## EXERCISE BRIEF
Leave out every picture and set down, exactly, the lines below from the one holding "(572, 94) = (419, 542): white" up to and including the one holding "camera: 15 degrees right, 15 degrees up".

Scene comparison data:
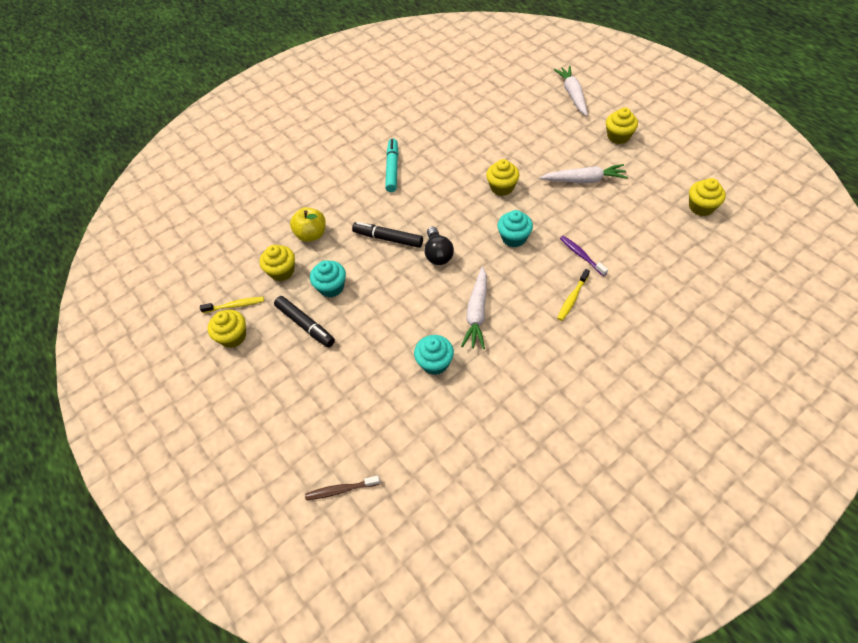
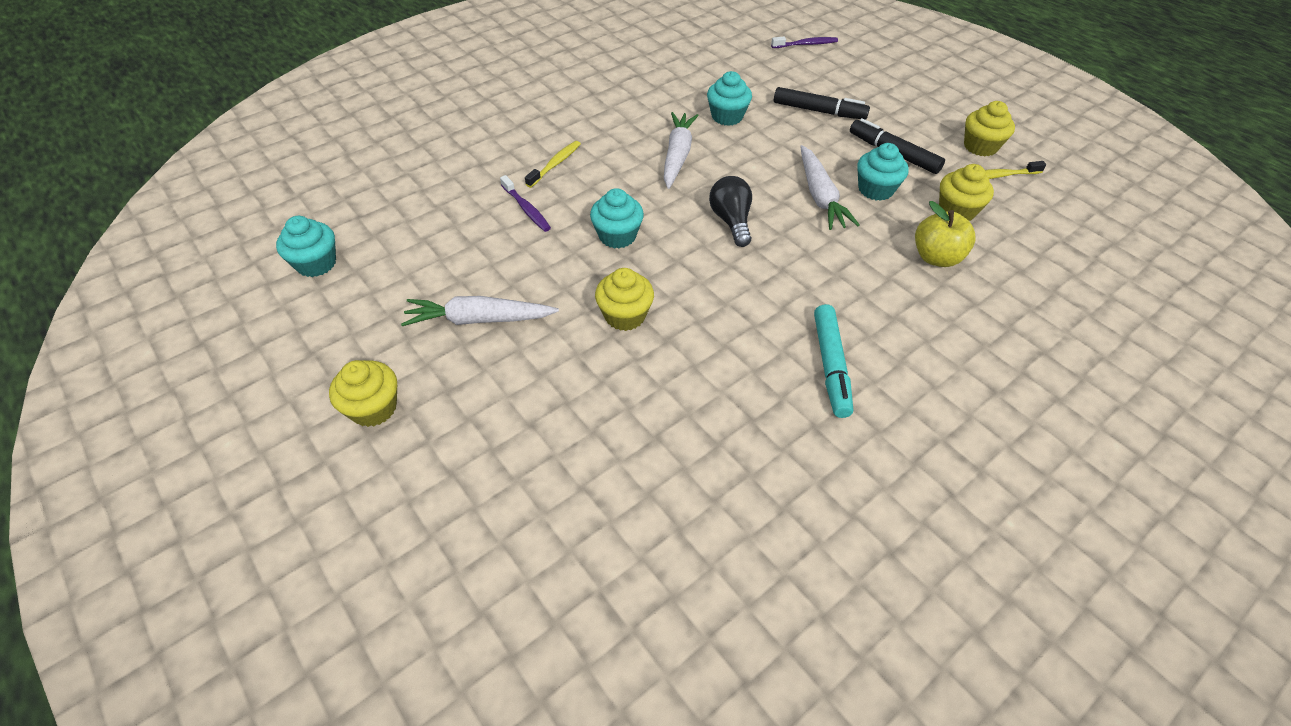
camera: 175 degrees right, 5 degrees down
(340, 490) = (806, 44): brown toothbrush -> purple toothbrush
(388, 239) = (810, 245): black marker -> black marker (819, 111)
(572, 94) = (419, 542): white carrot -> white carrot (820, 196)
(701, 207) = (316, 263): yellow cupcake -> turquoise cupcake

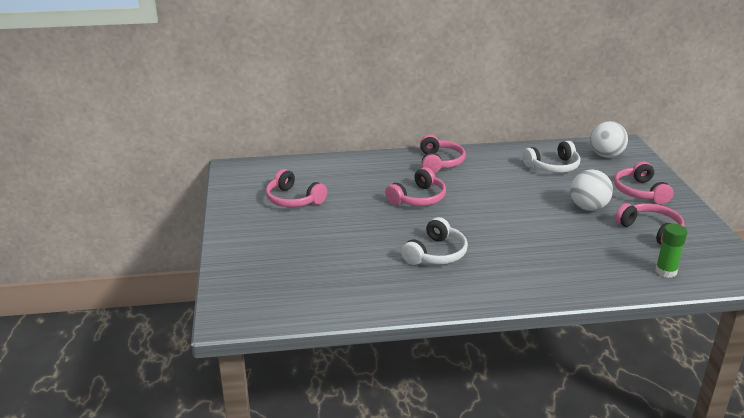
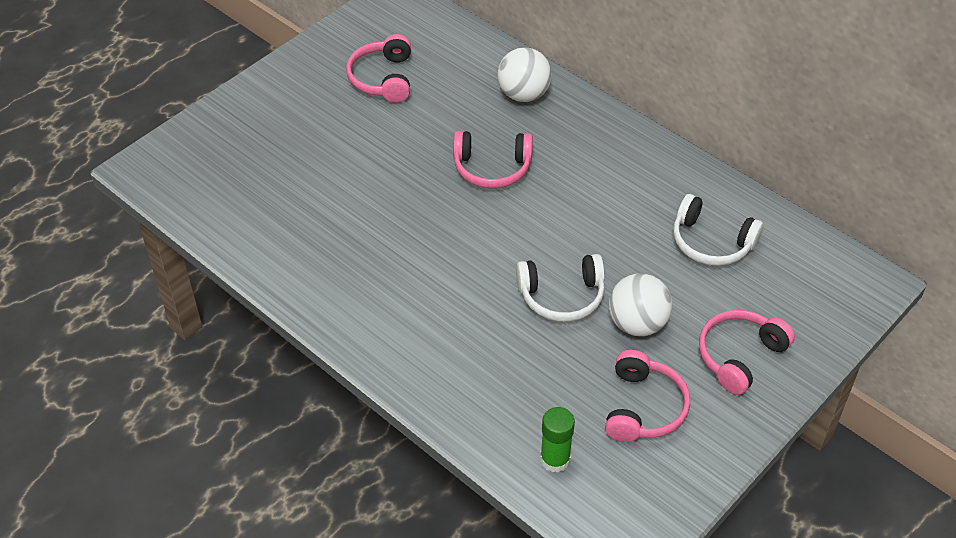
camera: 50 degrees right, 20 degrees up
(436, 254) = (390, 245): white headphones -> white headphones (562, 296)
(439, 162) = (599, 138): pink headphones -> none
(606, 155) = (809, 278): white ball -> white ball (523, 94)

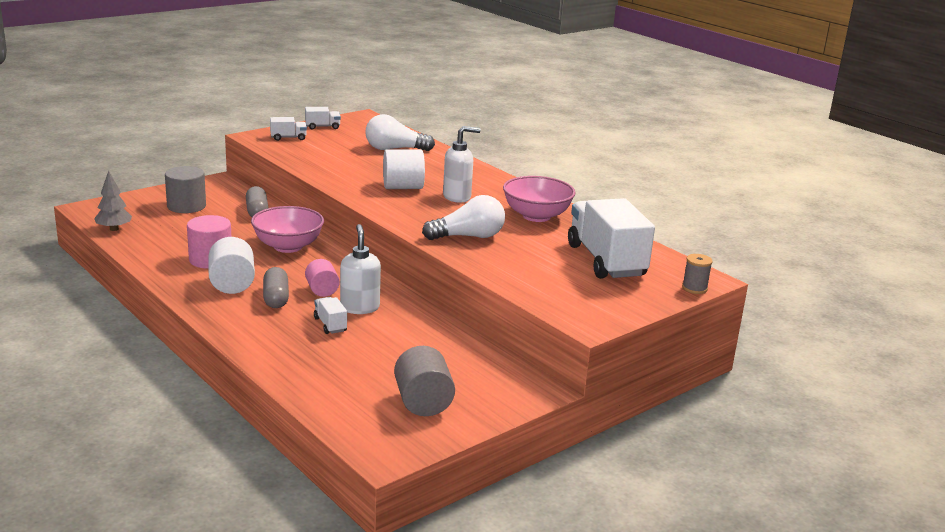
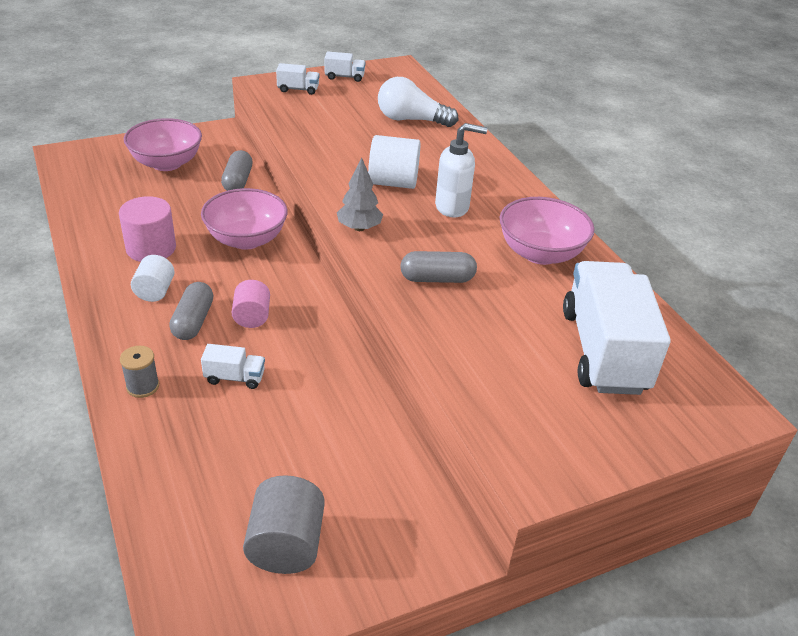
camera: 15 degrees right, 15 degrees up
(114, 229) = (74, 187): grey tree -> grey tree (359, 228)
(186, 206) = (166, 163): grey cylinder -> pink bowl
(232, 284) = (155, 291): white cylinder -> white cylinder, size x0.66
(330, 325) = (235, 377): white truck -> white truck turned 105 degrees clockwise
(359, 307) = (283, 353): white soap dispenser -> none
(468, 237) = (437, 279): white light bulb -> grey capsule
(694, 288) = (714, 427): grey spool -> grey spool (143, 386)

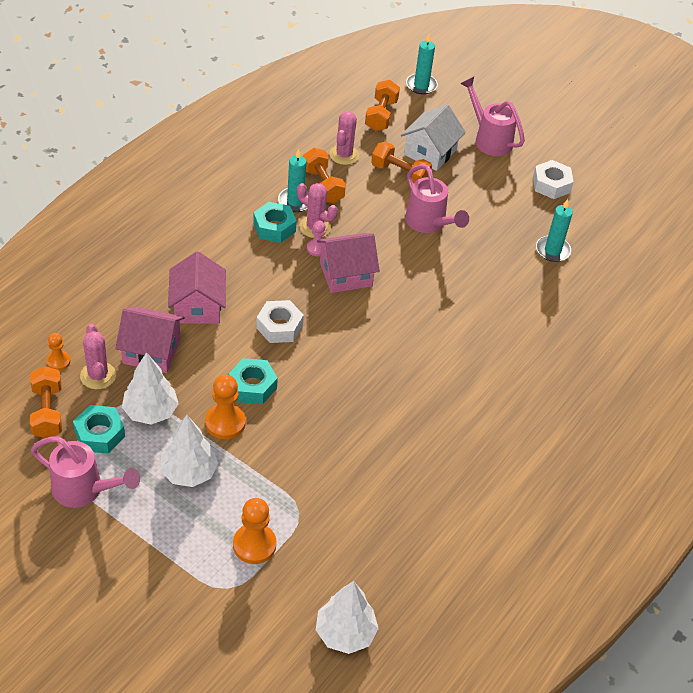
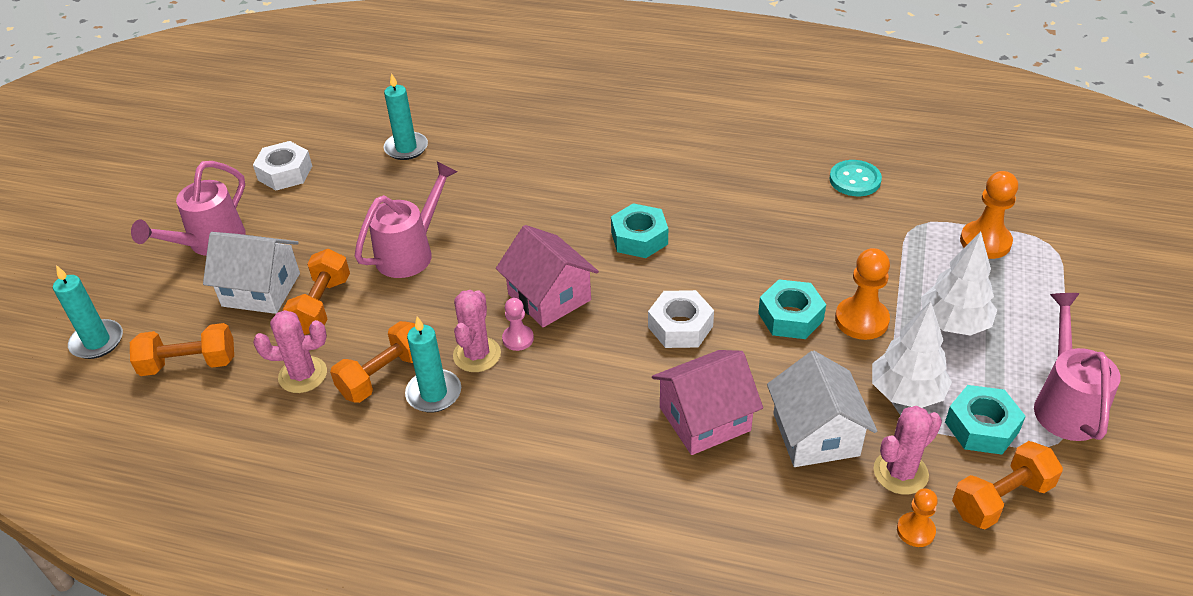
camera: 105 degrees left, 5 degrees down
(151, 351) = (816, 434): pink house -> white house
(274, 227) = (501, 396): turquoise nut -> turquoise nut (639, 238)
(345, 633) = (1008, 157): white tree -> none
(374, 501) = (855, 180): none -> turquoise button

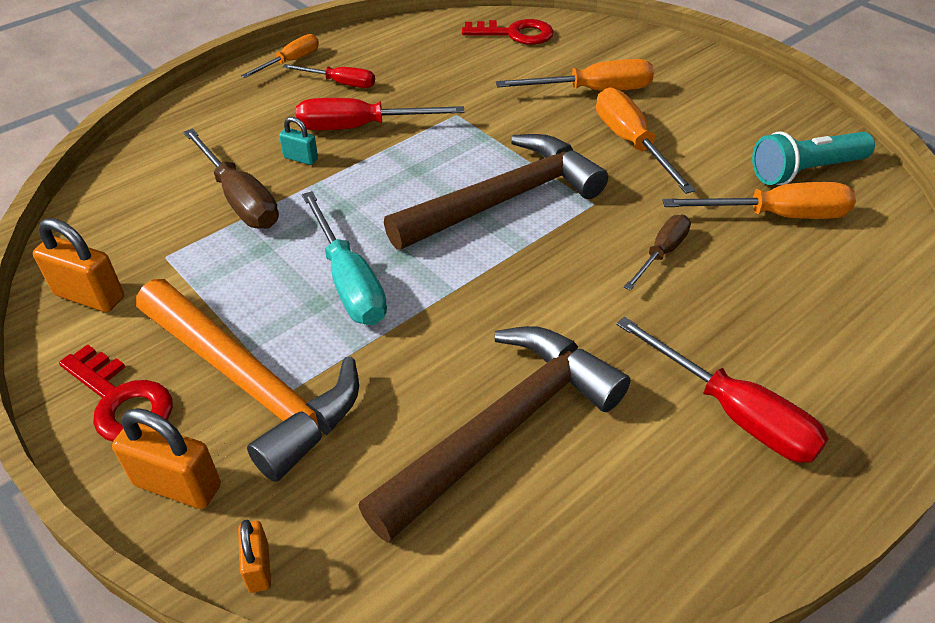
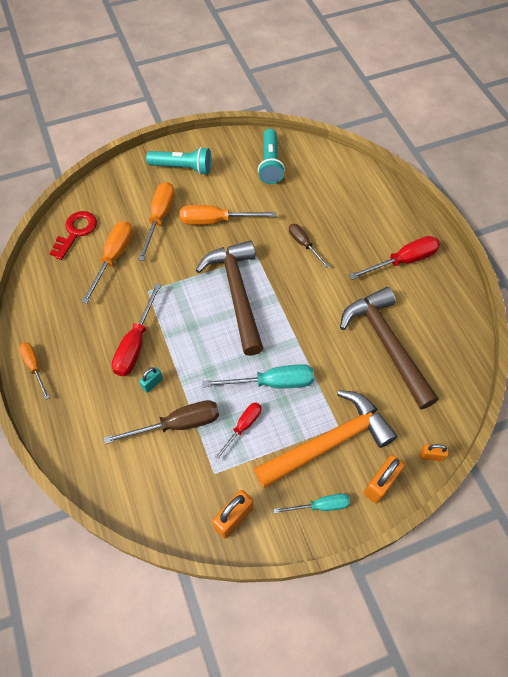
camera: 70 degrees left, 15 degrees up
(121, 401) = (320, 506): red key -> turquoise screwdriver
(341, 83) = (79, 343): red screwdriver -> red screwdriver (242, 427)
(705, 87) = (182, 168): none -> turquoise flashlight
(776, 216) = (296, 190): orange screwdriver -> orange screwdriver (114, 258)

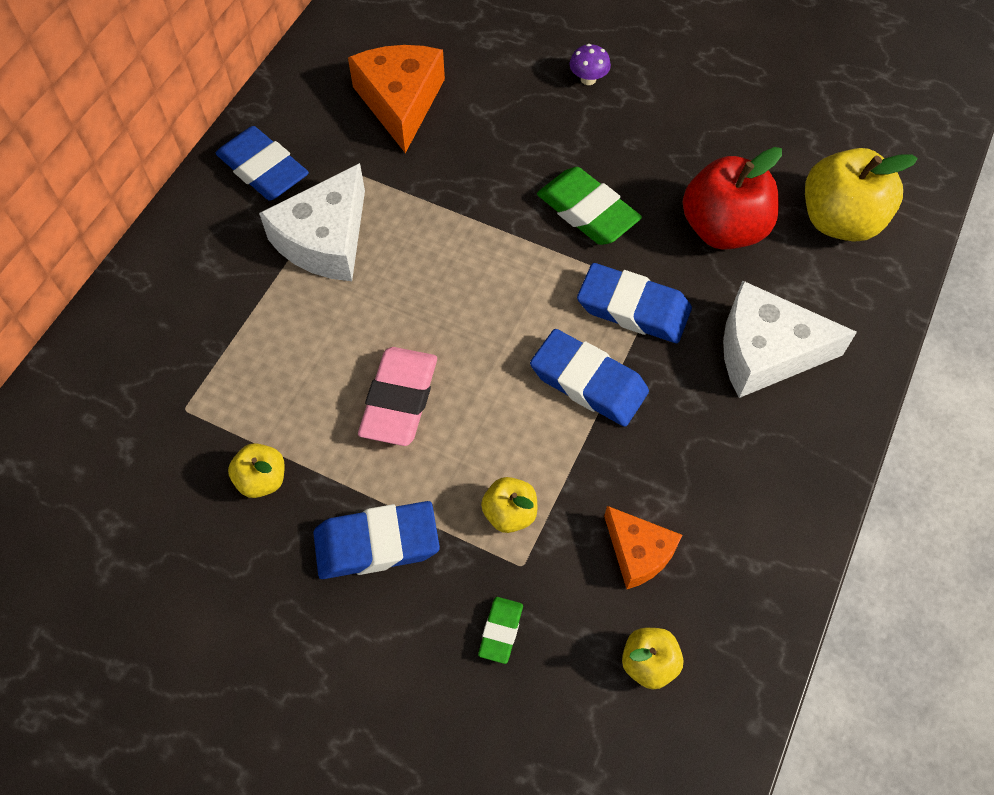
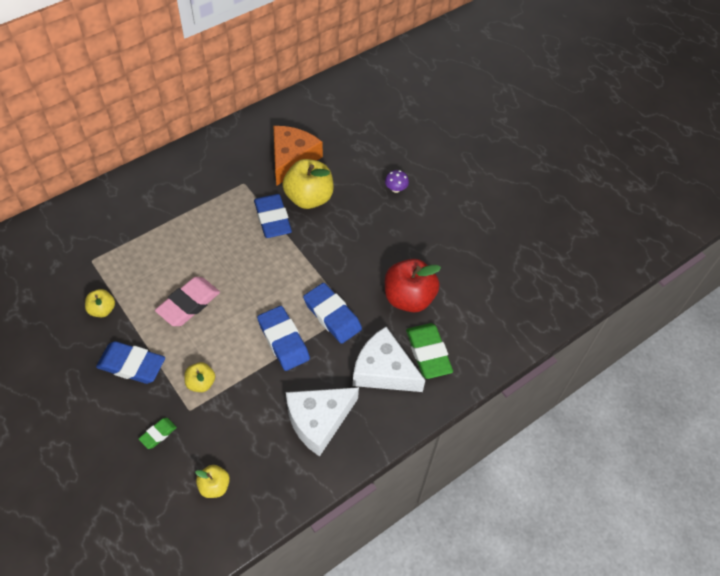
camera: 25 degrees right, 5 degrees down
(263, 169) = (203, 163): blue eraser -> blue eraser (272, 219)
(325, 239) = (208, 211): white cheese -> white cheese (318, 420)
(587, 211) = (345, 256): green eraser -> green eraser (428, 353)
(638, 552) = (247, 433): orange cheese -> none
(839, 220) = (474, 323): yellow apple -> yellow apple (309, 198)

## REPLY TO THE TASK
(572, 94) = (419, 542): white carrot -> white carrot (820, 196)
(701, 207) = (316, 263): yellow cupcake -> turquoise cupcake

camera: 50 degrees right, 20 degrees up
(436, 254) = (390, 245): white headphones -> white headphones (562, 296)
(439, 162) = (599, 138): pink headphones -> none
(606, 155) = (809, 278): white ball -> white ball (523, 94)

camera: 15 degrees right, 15 degrees up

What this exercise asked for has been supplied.